→ AIM OF THE TASK
Please give back, word for word, only the lines starting at the one containing "stool: (475, 24)" and ending at the one containing "shelving: (340, 228)" within the material below.

→ PROVIDED INFORMATION
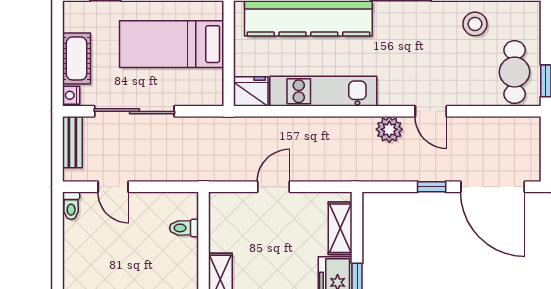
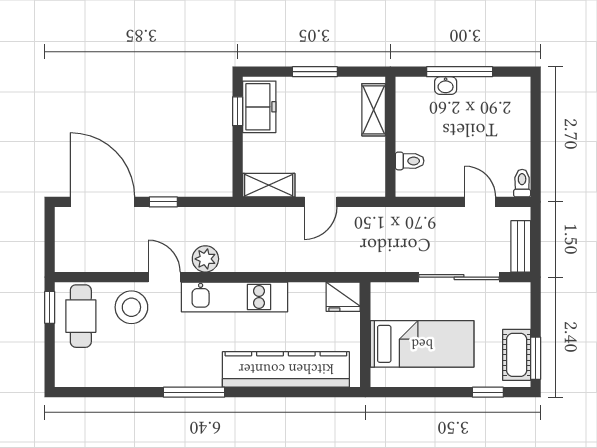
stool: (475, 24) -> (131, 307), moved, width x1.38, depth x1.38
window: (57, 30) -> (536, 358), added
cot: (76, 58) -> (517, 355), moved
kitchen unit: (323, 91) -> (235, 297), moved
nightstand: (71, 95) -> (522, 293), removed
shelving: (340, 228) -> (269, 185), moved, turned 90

==

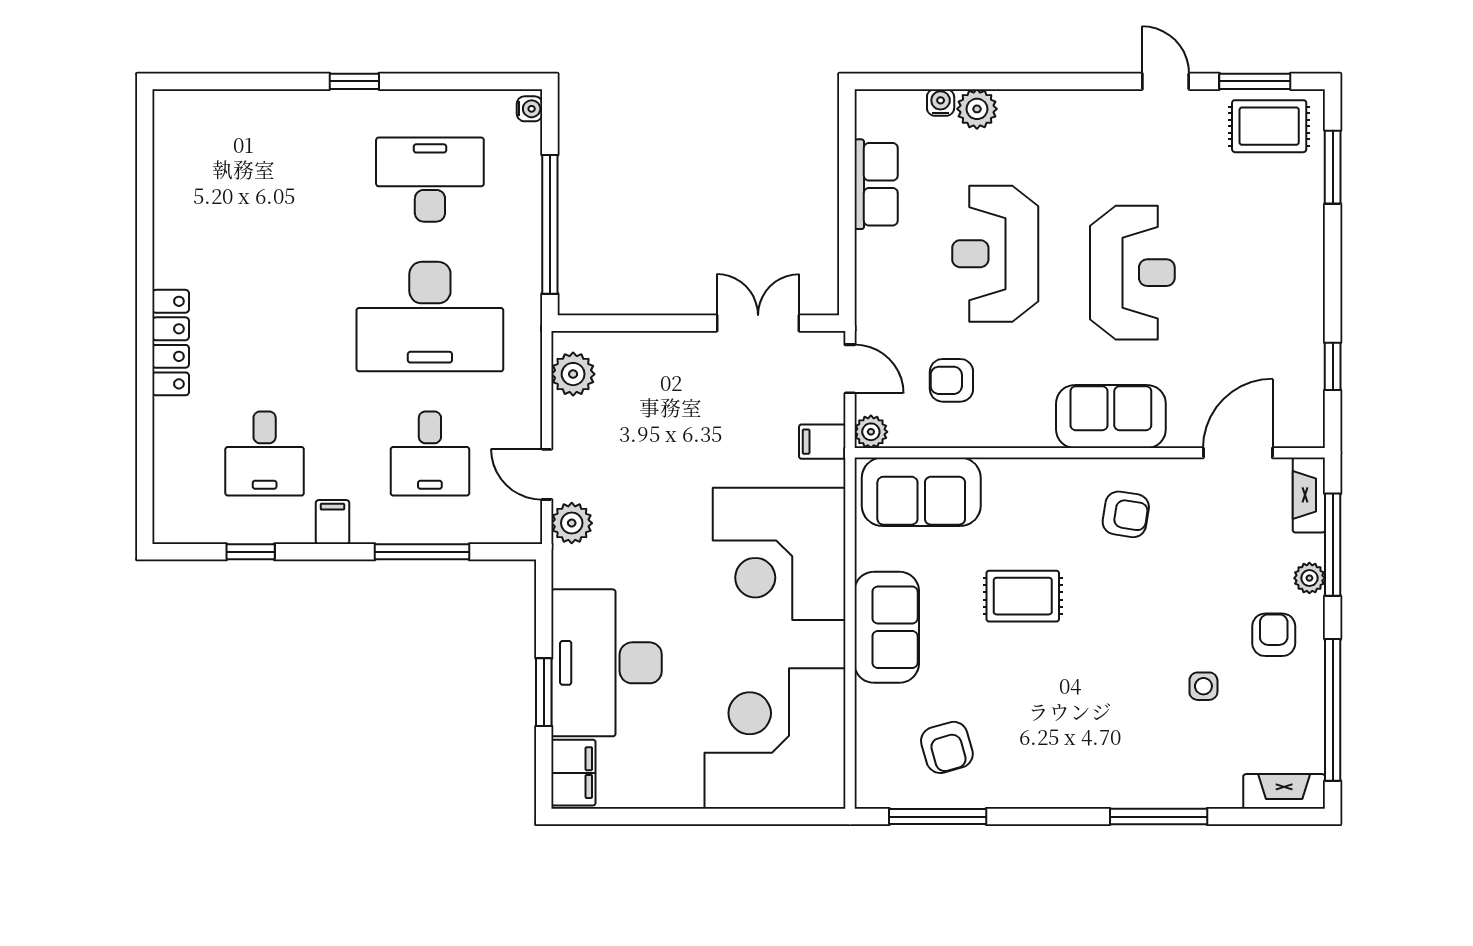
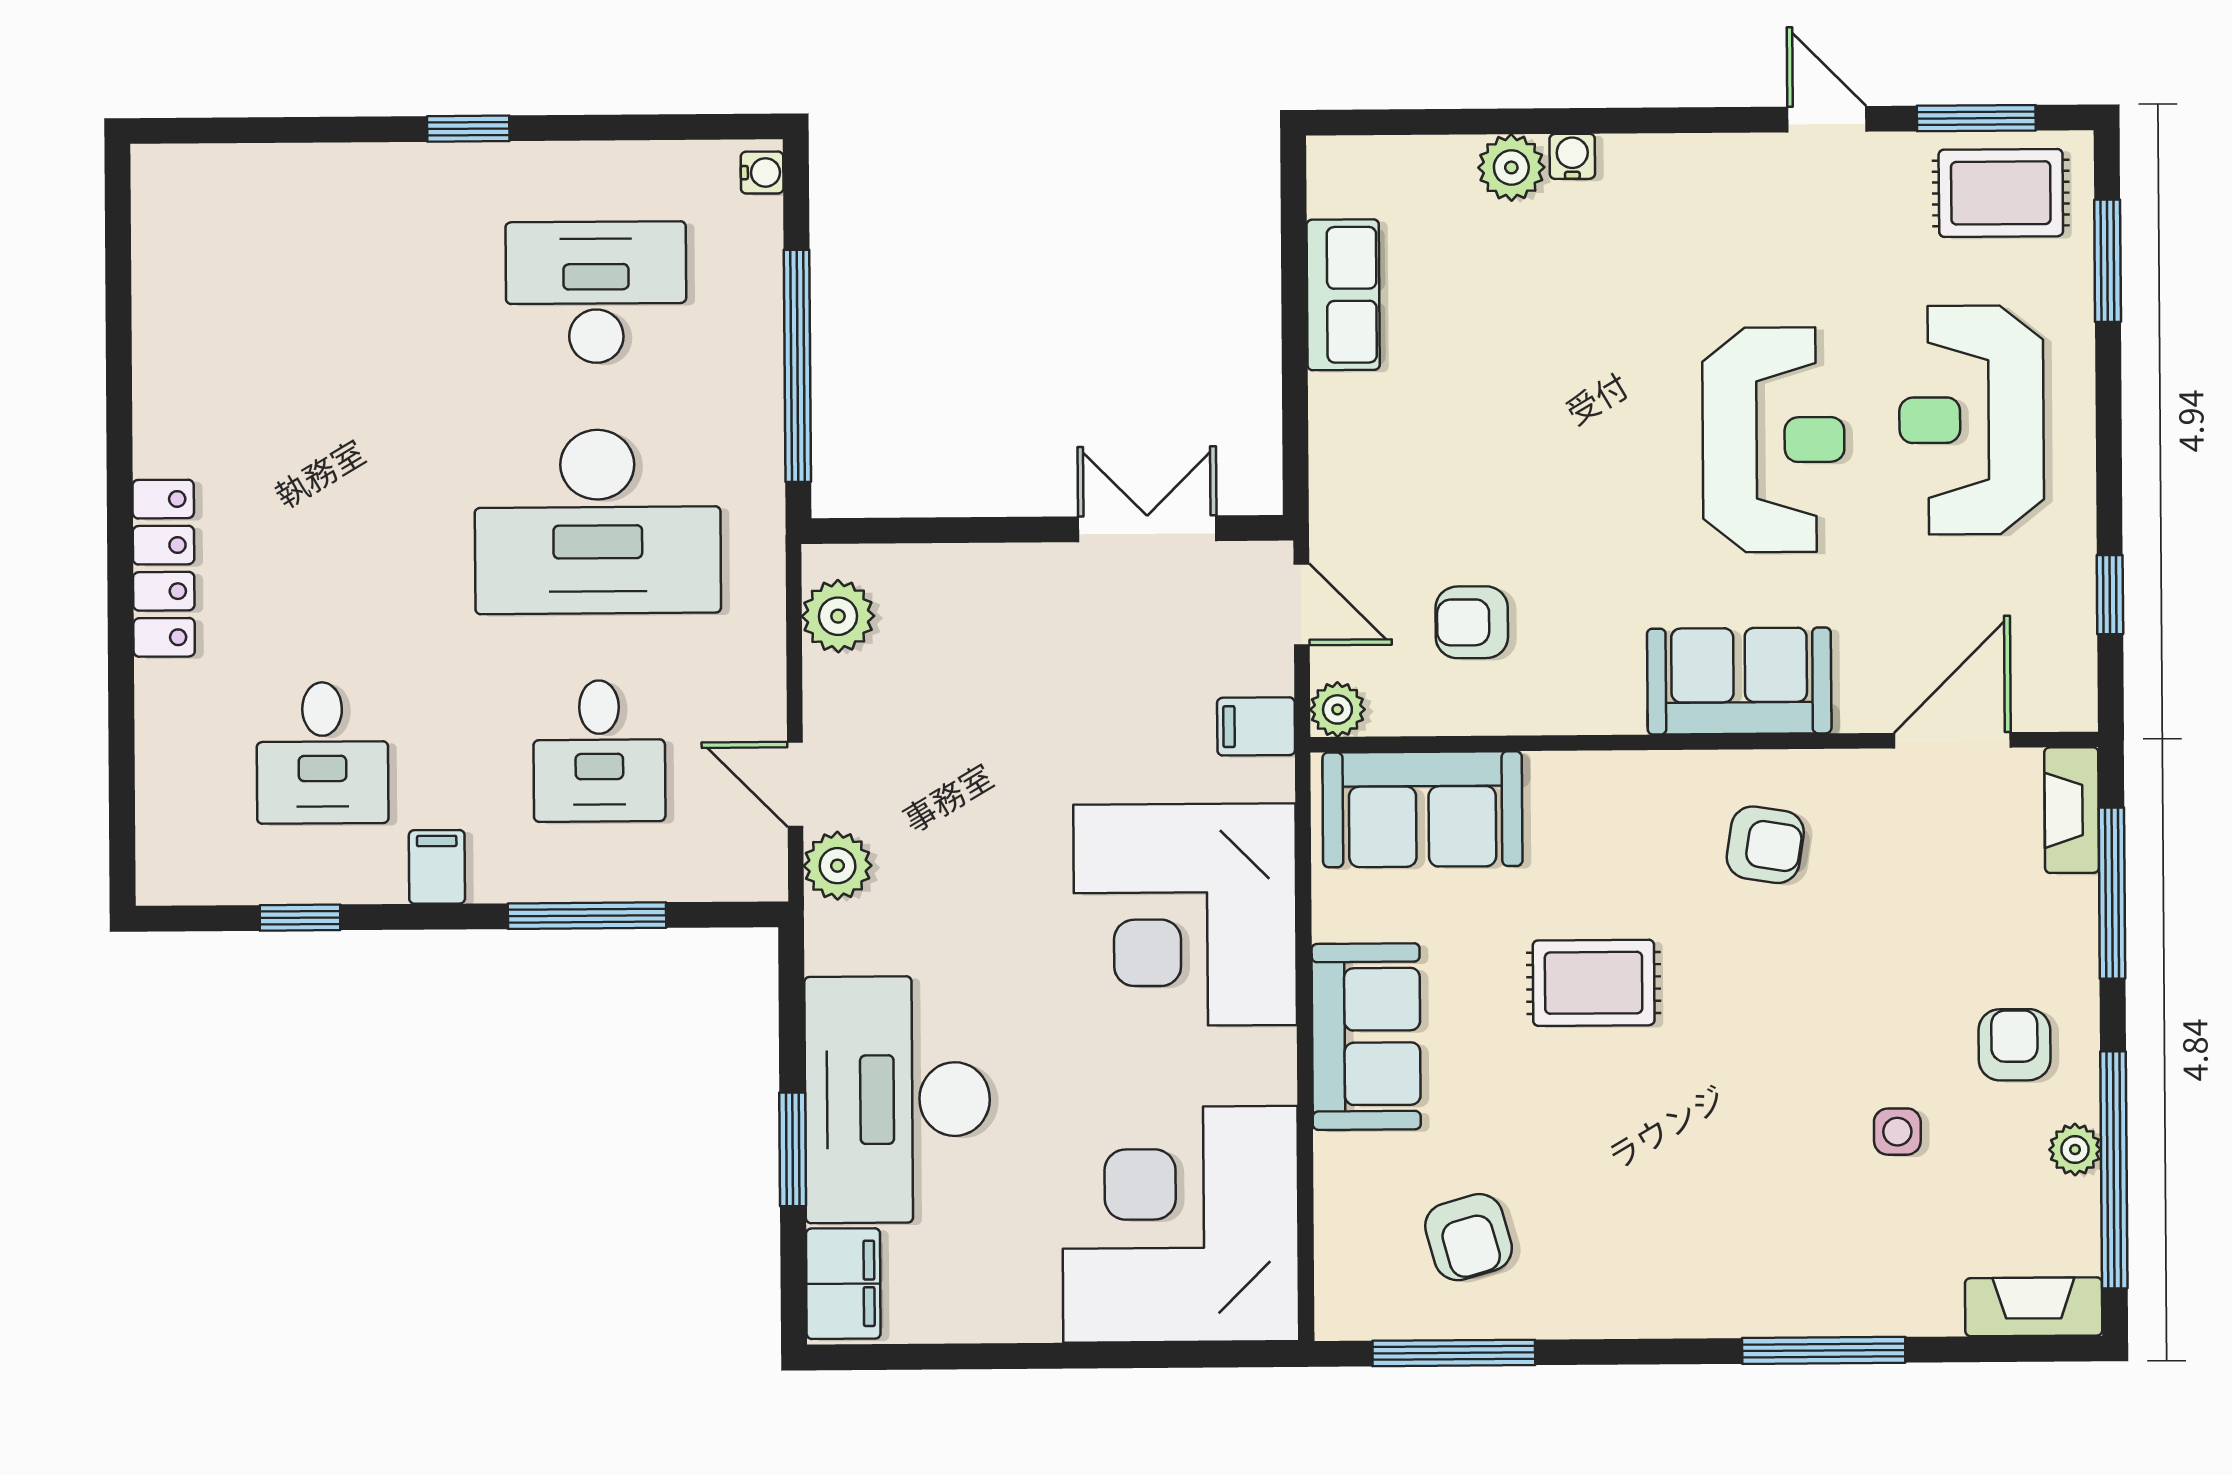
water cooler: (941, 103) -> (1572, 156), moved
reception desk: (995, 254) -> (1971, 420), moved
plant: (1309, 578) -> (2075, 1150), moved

--

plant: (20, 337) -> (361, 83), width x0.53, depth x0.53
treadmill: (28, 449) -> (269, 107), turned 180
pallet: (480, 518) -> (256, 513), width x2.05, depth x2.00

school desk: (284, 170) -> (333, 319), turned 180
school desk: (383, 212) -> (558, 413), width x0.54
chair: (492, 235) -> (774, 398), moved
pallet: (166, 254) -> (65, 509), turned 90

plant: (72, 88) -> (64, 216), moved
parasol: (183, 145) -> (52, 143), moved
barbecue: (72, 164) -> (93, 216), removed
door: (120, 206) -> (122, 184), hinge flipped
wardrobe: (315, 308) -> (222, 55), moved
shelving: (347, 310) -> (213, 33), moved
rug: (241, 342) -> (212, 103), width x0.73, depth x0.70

→ SOLUTION TO THIS TASK
stool: (475, 24) -> (131, 307), moved, width x1.38, depth x1.38
window: (57, 30) -> (536, 358), added
cot: (76, 58) -> (517, 355), moved
kitchen unit: (323, 91) -> (235, 297), moved
nightstand: (71, 95) -> (522, 293), removed
shelving: (340, 228) -> (269, 185), moved, turned 90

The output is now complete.